■ **What the task asks**
Reproduce only what runs from the line containing "none -> red shoe [766,404,847,461]" to the line containing "camera: 165 degrees left, 15 degrees down" in the records below, inclusive. Keep it exact, and keep the pictures out.

*** Available data Section Begins ***

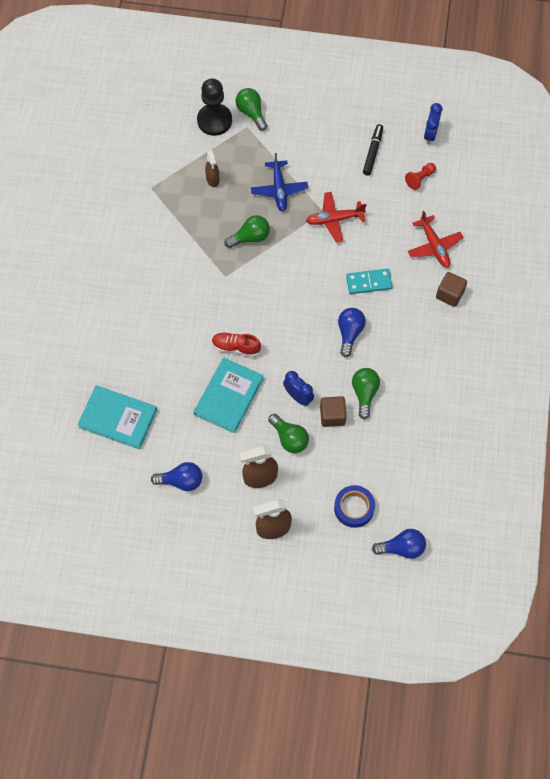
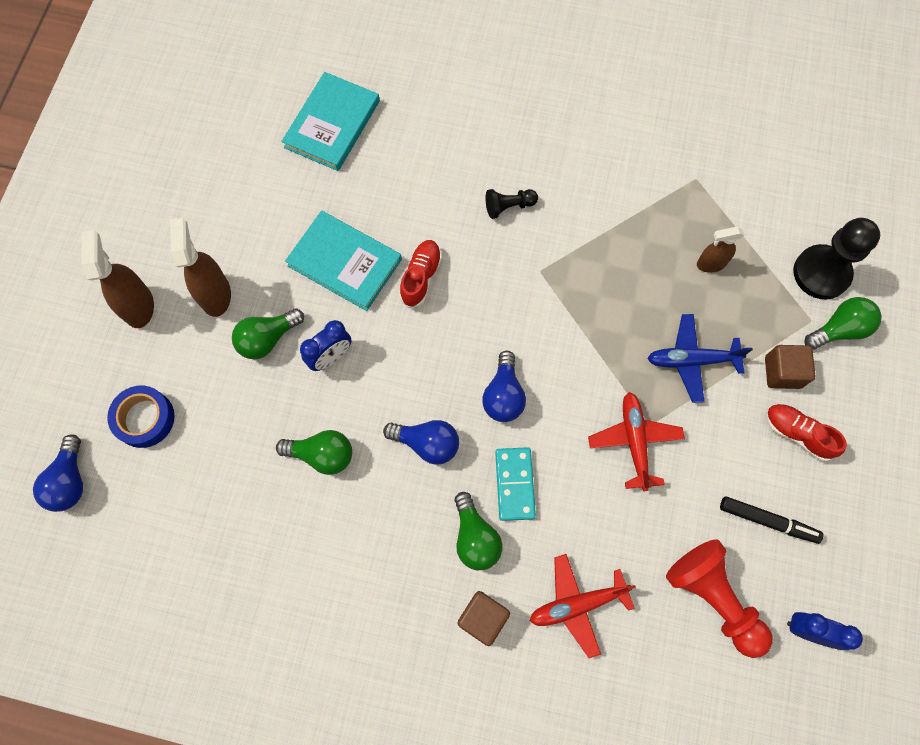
camera: 95 degrees right, 5 degrees up
blue light bulb [151,462,202,491] -> blue light bulb moved to [482,351,526,422]
green light bulb [224,215,270,248] -> green light bulb moved to [455,492,502,570]
brown cube [320,396,347,427] -> brown cube moved to [765,345,815,389]
red pawn [405,163,436,190] -> red pawn [666,540,772,658], size x1.91
none -> black pawn [485,189,538,219]
none -> red shoe [766,404,847,461]

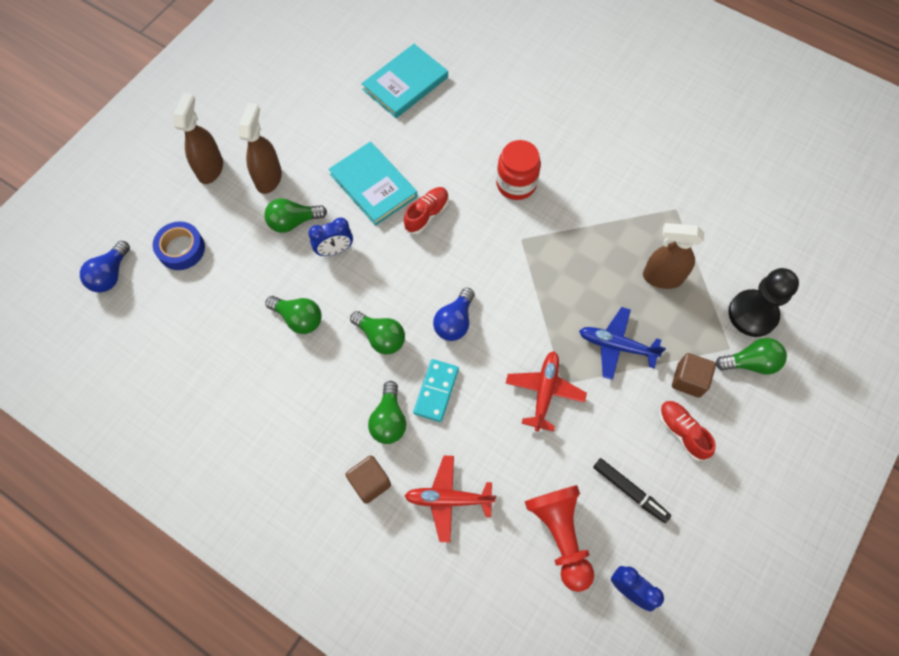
camera: 20 degrees right, 5 degrees down
blue light bulb [383,420,459,465] -> green light bulb [350,311,405,355]
black pawn [485,189,538,219] -> red jar [496,140,541,200]
brown spray bottle [697,227,744,273] -> brown spray bottle [643,223,704,289], size x1.57

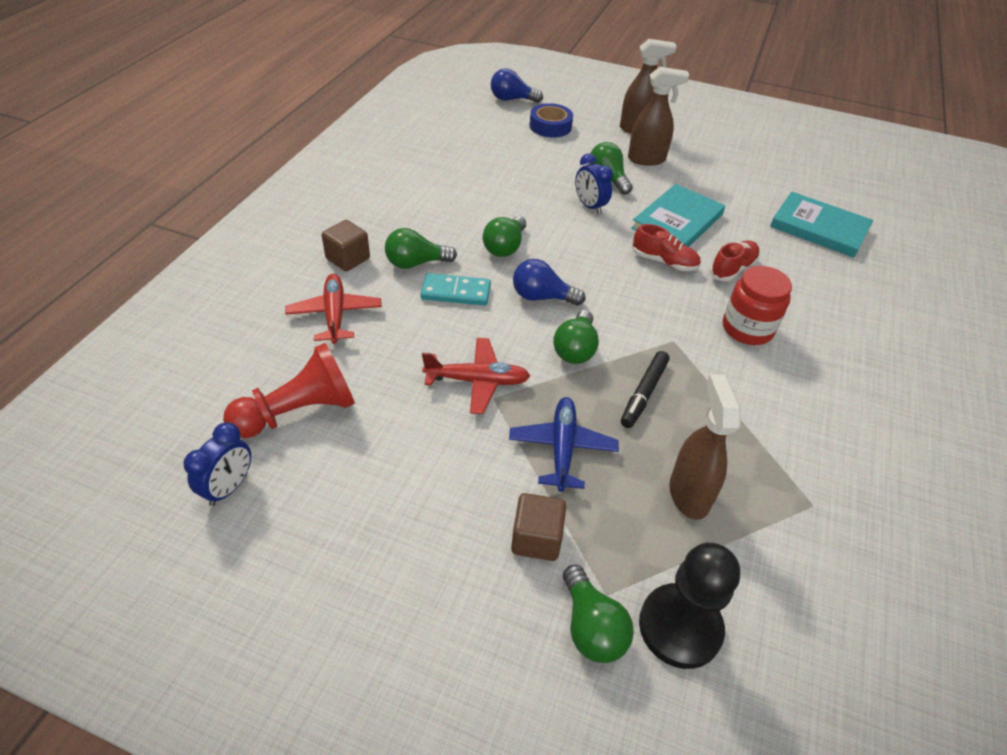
camera: 75 degrees right, 20 degrees down
green light bulb [265,296,321,334] -> green light bulb moved to [553,310,599,364]
black marker [593,458,671,523] -> black marker moved to [621,351,670,428]
red shoe [659,401,716,461] -> red shoe moved to [710,240,760,281]

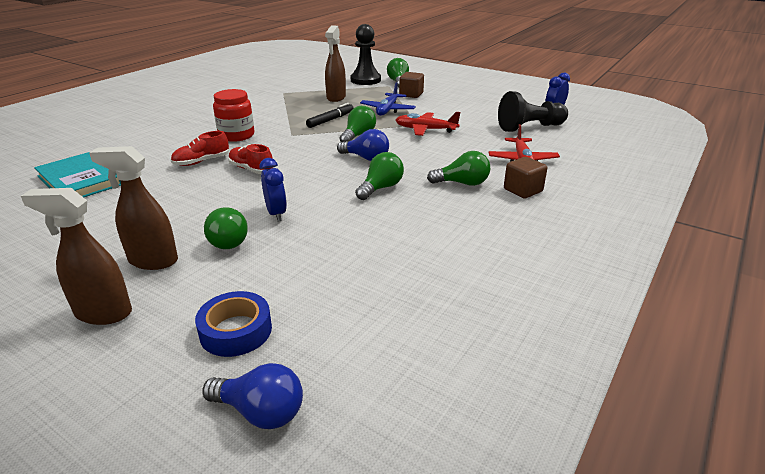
camera: 165 degrees left, 15 degrees down
red pawn [223,343,355,438] -> black pawn [498,91,568,132]
turquoise domino [421,273,491,305] -> none
turquoise book [631,184,725,247] -> none

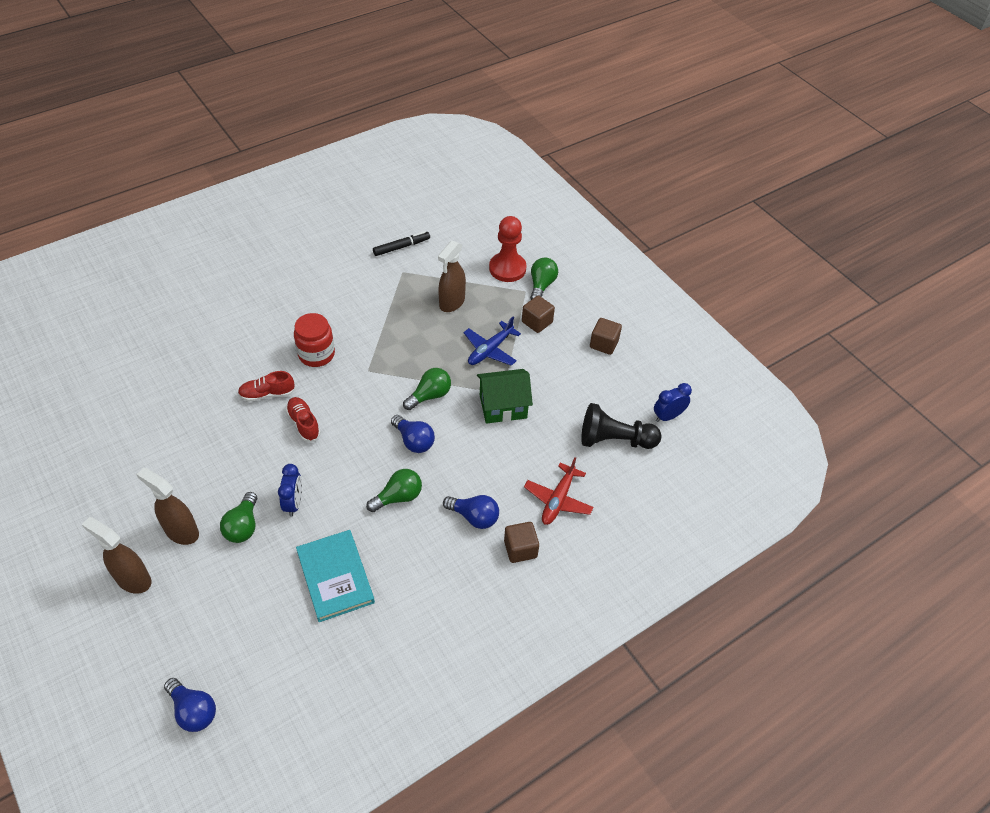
camera: 20 degrees right, 20 degrees up
turquoise book [34,152,121,197] -> turquoise book moved to [296,530,375,622]
blue tape [195,291,272,357] -> none
black marker [306,103,354,128] -> black marker moved to [373,231,430,256]
black pawn [351,24,381,85] -> red pawn [489,216,527,282]
red plane [396,112,460,136] -> green house [477,369,533,424]
green light bulb [427,151,490,186] -> blue light bulb [443,495,499,529]
none -> brown cube [590,318,622,355]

*** Available data Section Ends ***

■ **Your solution**
none -> red shoe [766,404,847,461]

camera: 20 degrees right, 5 degrees down
blue light bulb [383,420,459,465] -> green light bulb [350,311,405,355]
black pawn [485,189,538,219] -> red jar [496,140,541,200]
brown spray bottle [697,227,744,273] -> brown spray bottle [643,223,704,289], size x1.57

camera: 75 degrees right, 20 degrees down
green light bulb [265,296,321,334] -> green light bulb moved to [553,310,599,364]
black marker [593,458,671,523] -> black marker moved to [621,351,670,428]
red shoe [659,401,716,461] -> red shoe moved to [710,240,760,281]

camera: 165 degrees left, 15 degrees down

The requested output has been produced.